— Exercise aim —
Using the records below, transcribe word for word the stretch from the line that contains "purple diamond: (204, 721)" through the line that contains "purple pentagon: (751, 1067)", both end lines included, and nothing else.

— Task inputs —
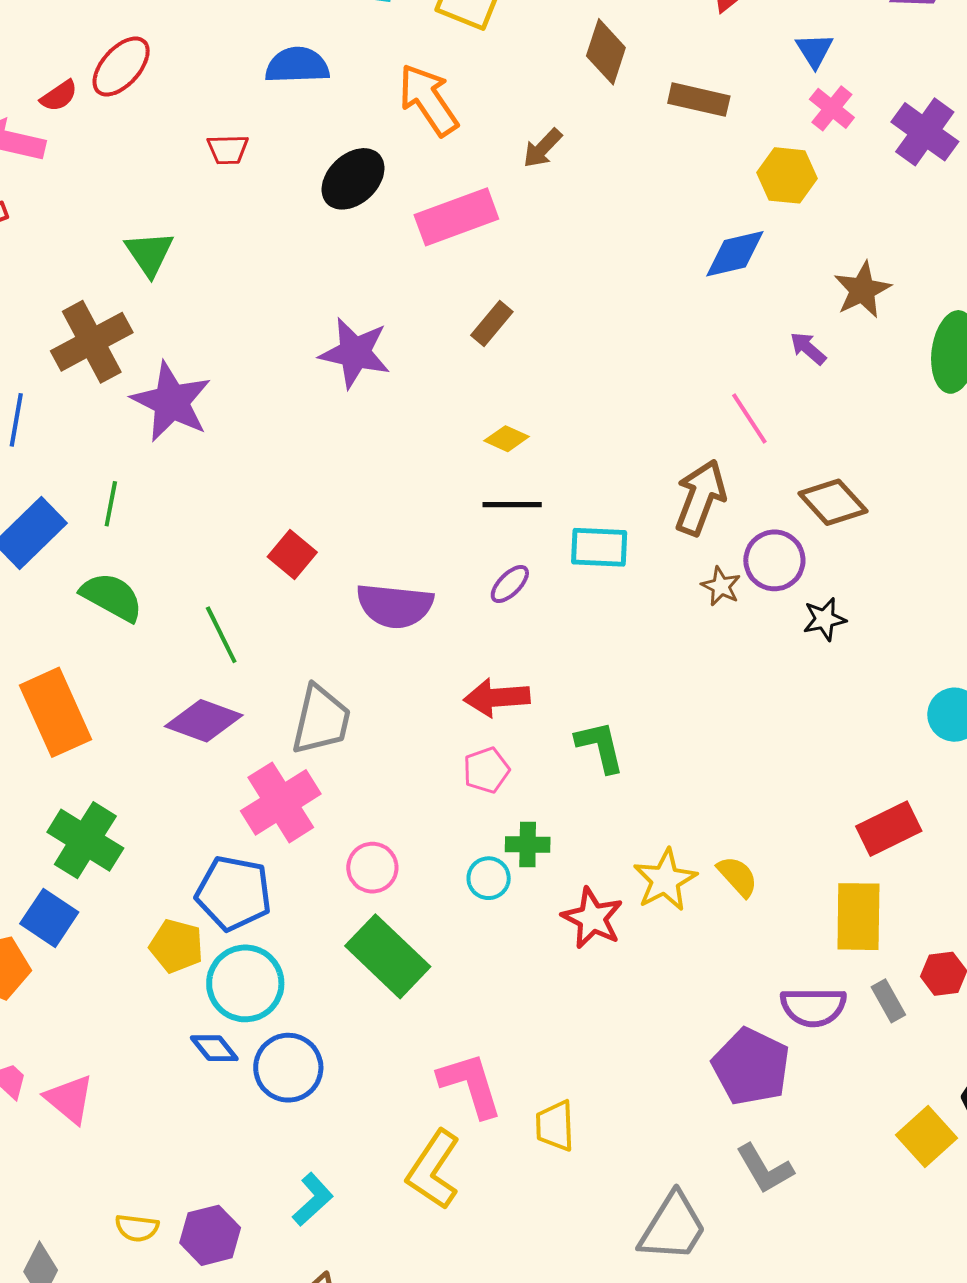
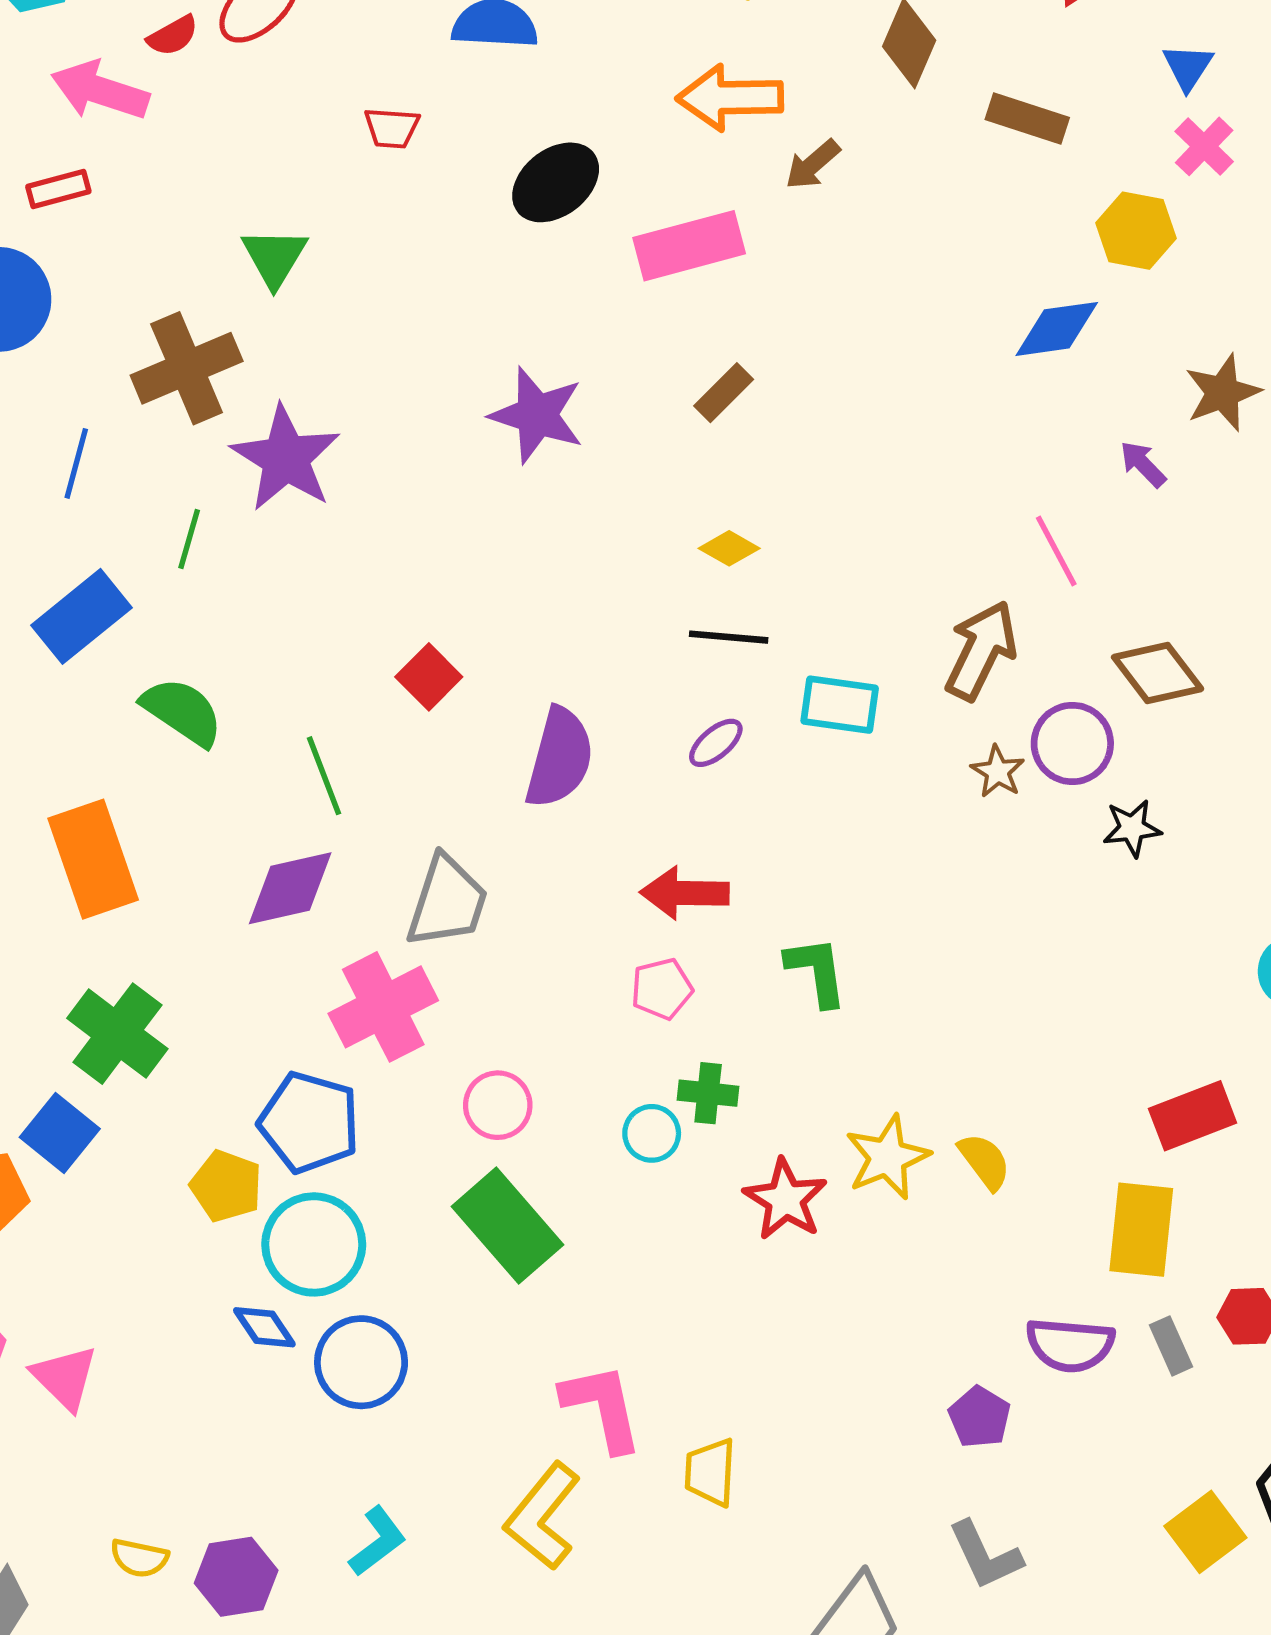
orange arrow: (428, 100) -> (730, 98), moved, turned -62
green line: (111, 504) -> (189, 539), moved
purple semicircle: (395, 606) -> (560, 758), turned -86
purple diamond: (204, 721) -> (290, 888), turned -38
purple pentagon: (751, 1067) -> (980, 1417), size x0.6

* * *

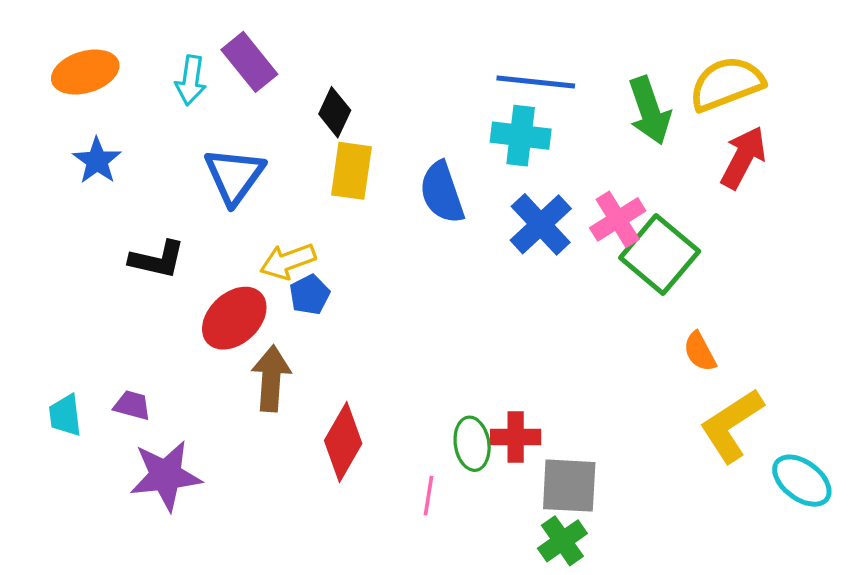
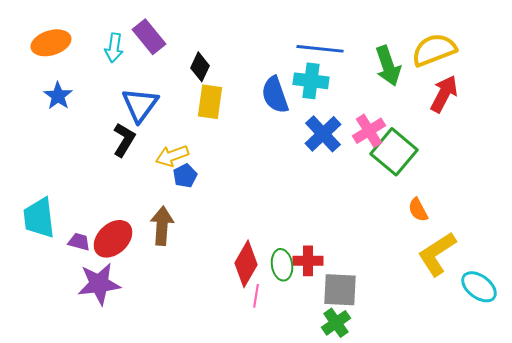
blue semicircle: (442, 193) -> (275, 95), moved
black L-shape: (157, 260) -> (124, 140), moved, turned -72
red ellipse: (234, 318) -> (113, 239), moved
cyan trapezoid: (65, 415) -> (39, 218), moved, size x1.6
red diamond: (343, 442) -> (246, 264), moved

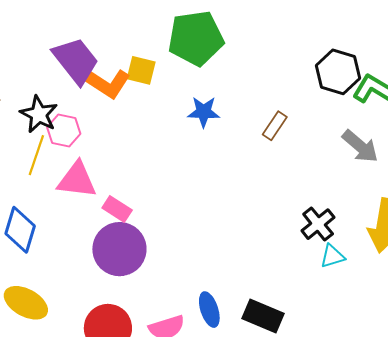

— Response area —
purple diamond: (204, 721) -> (290, 888), turned -38
purple pentagon: (751, 1067) -> (980, 1417), size x0.6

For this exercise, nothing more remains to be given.